━━━━━ DATASET EXTRACT

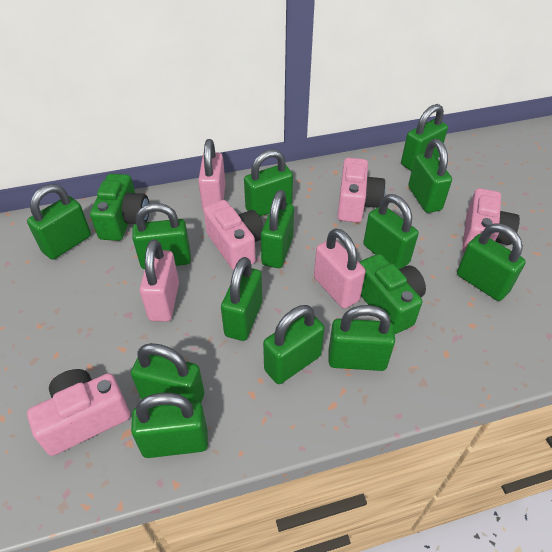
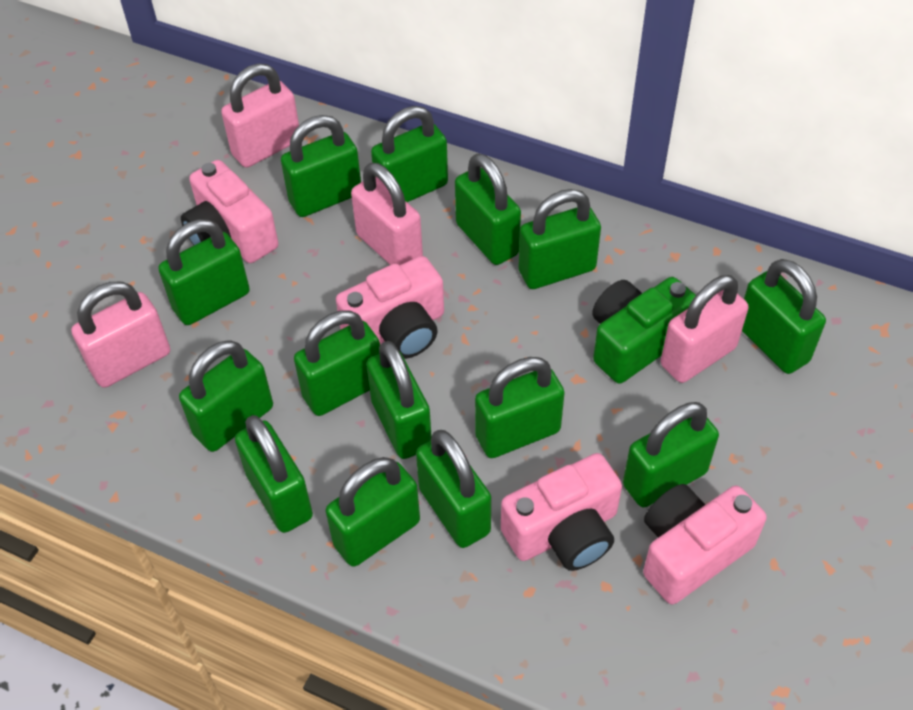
green camera: 2 -> 1
green padlock: 13 -> 14
pink padlock: 3 -> 4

━━━━━━━━━━

[EXERCISE OBJECTIVE] This task asks for the data above repeated exactly, without a single picture.

[EXERCISE RESPONSE]
green camera: 2 -> 1
green padlock: 13 -> 14
pink padlock: 3 -> 4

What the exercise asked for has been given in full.